Data excerpt:
* * *

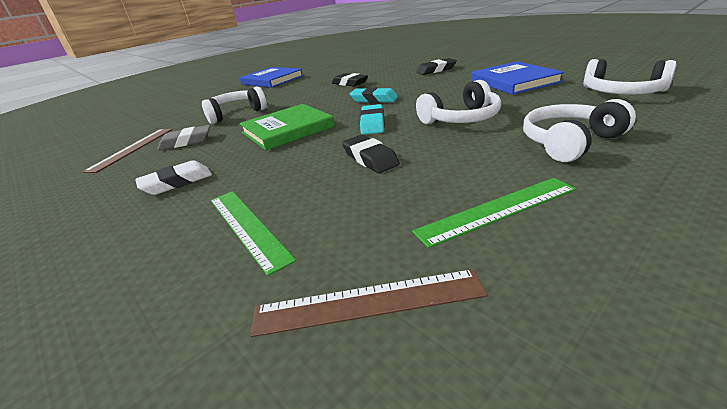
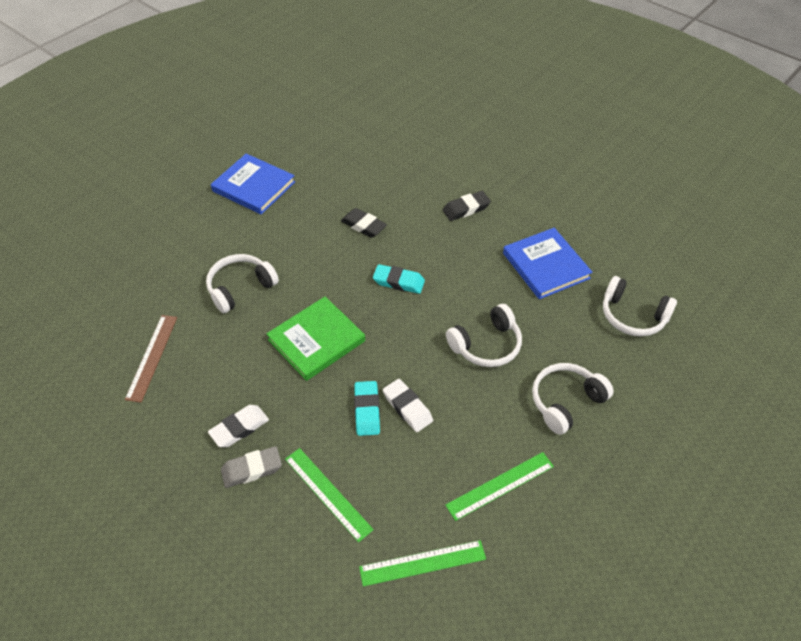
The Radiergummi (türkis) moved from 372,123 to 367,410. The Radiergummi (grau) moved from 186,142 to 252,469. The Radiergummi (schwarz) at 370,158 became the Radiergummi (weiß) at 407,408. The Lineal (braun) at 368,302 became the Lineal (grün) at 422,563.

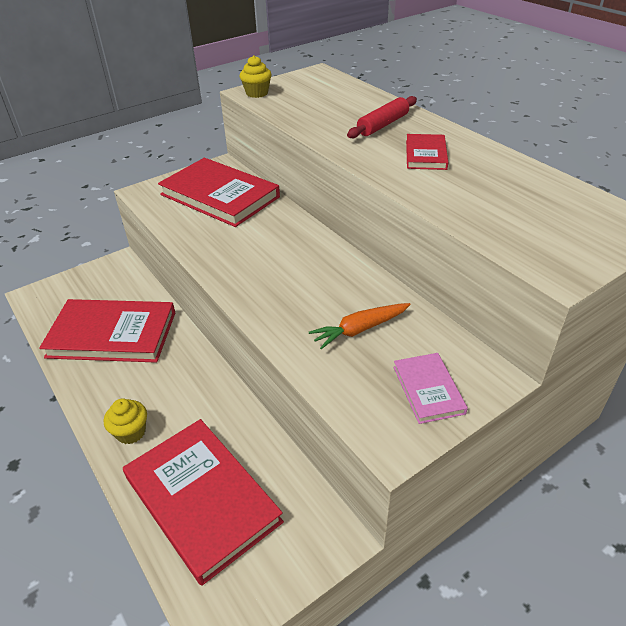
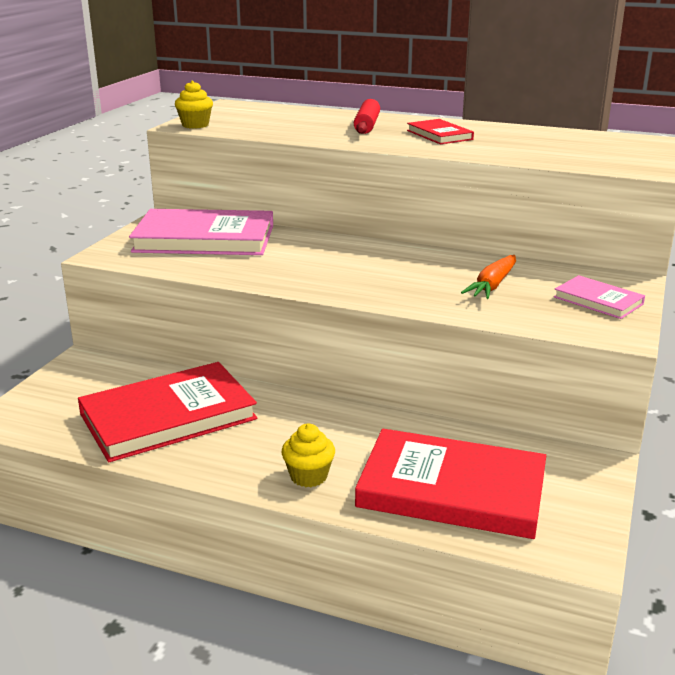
The Buch (rot) at 220,196 became the Buch (rosa) at 204,239.

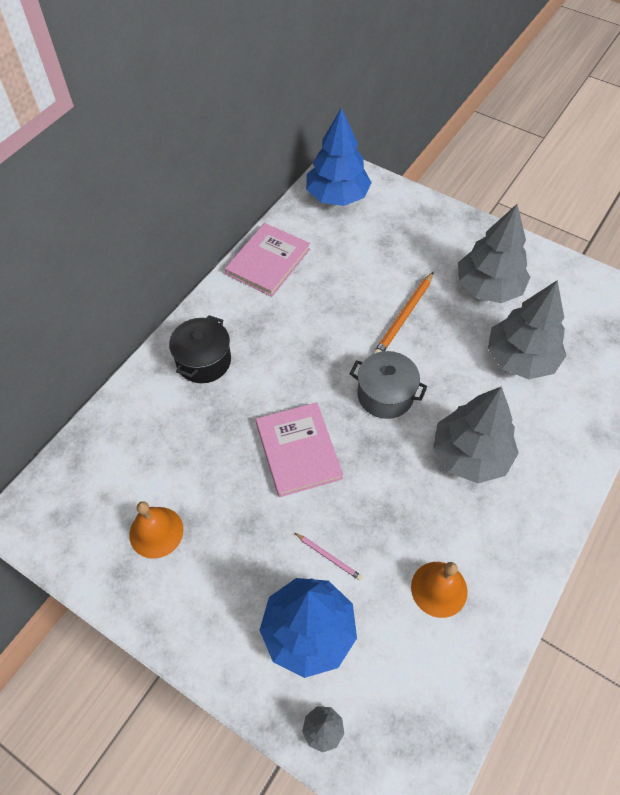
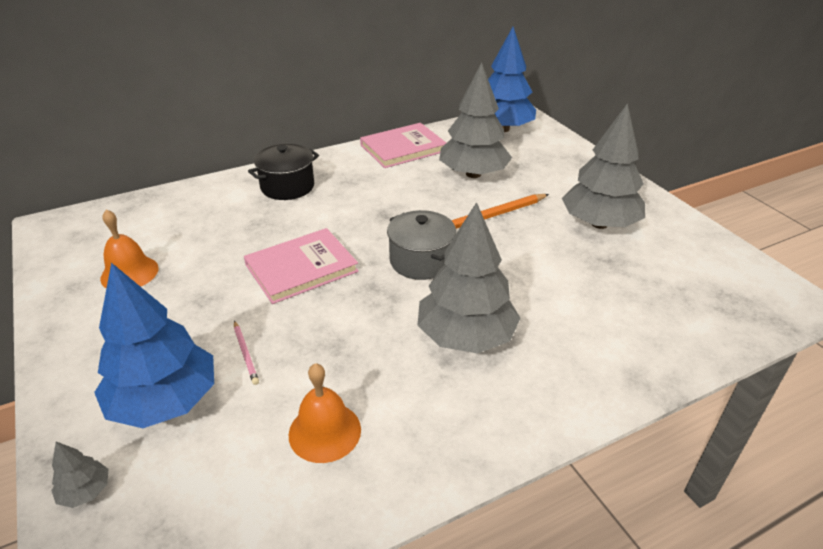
The Baum (grau) moved from 520,358 to 473,174. The Buch (rosa) at 298,451 turned 45 degrees clockwise.

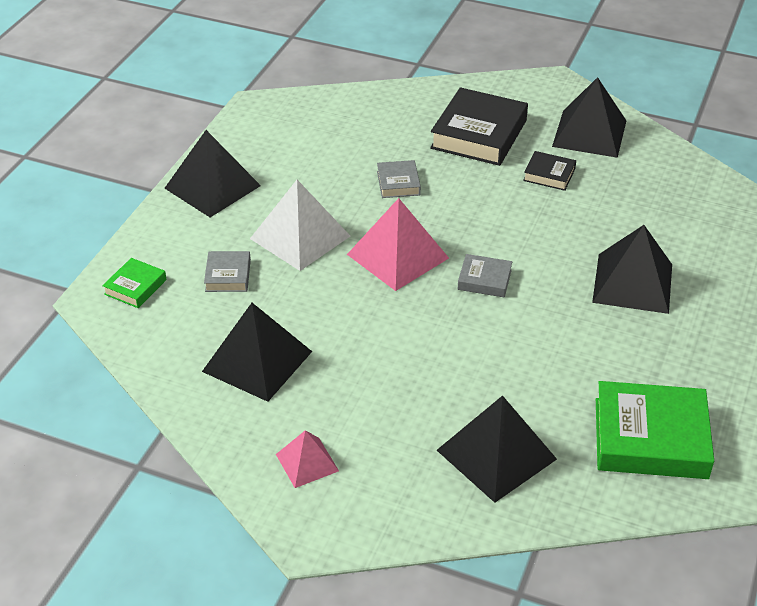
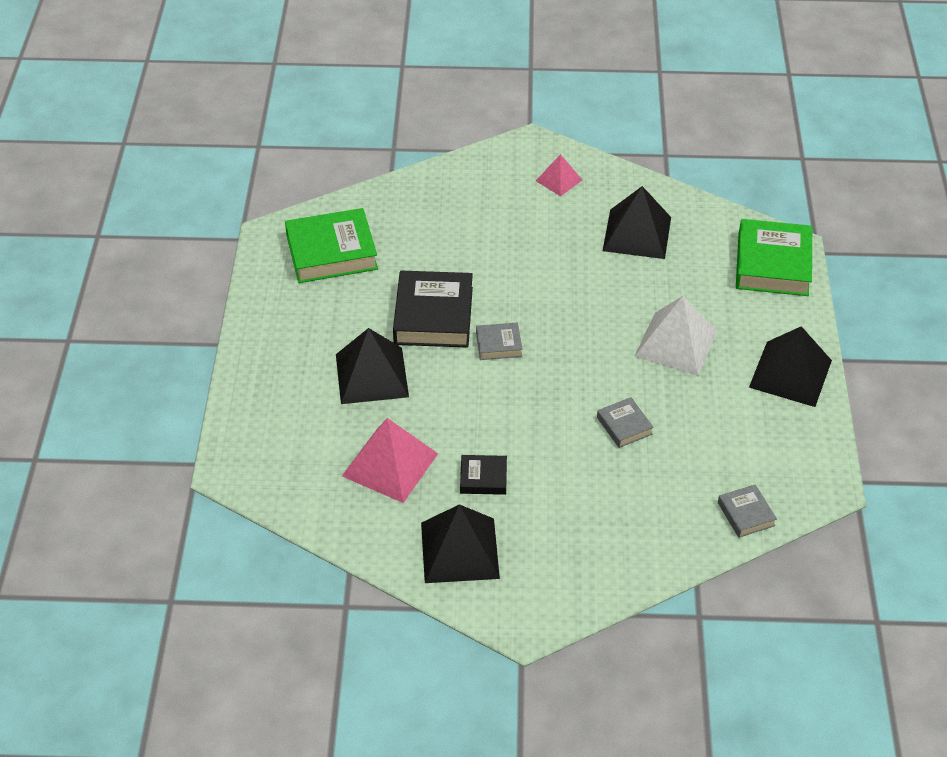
The Buch (schwarz) moved from 479,134 to 433,316. The Pyramide (rosa) moved from 397,256 to 390,464. The Buch (grau) moved from 228,275 to 746,514. The Buch (grün) at 135,287 changed to 2.00 times the size. The Pyramide (schwarz) at 496,454 disappeared.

* * *

What is needed: Copy verbatim the span that opens at the line with "The Baum (grau)" and closes at the final line of the listing. Do not carry over any pictures.

Answer section:
The Baum (grau) moved from 520,358 to 473,174. The Buch (rosa) at 298,451 turned 45 degrees clockwise.

The Buch (schwarz) moved from 479,134 to 433,316. The Pyramide (rosa) moved from 397,256 to 390,464. The Buch (grau) moved from 228,275 to 746,514. The Buch (grün) at 135,287 changed to 2.00 times the size. The Pyramide (schwarz) at 496,454 disappeared.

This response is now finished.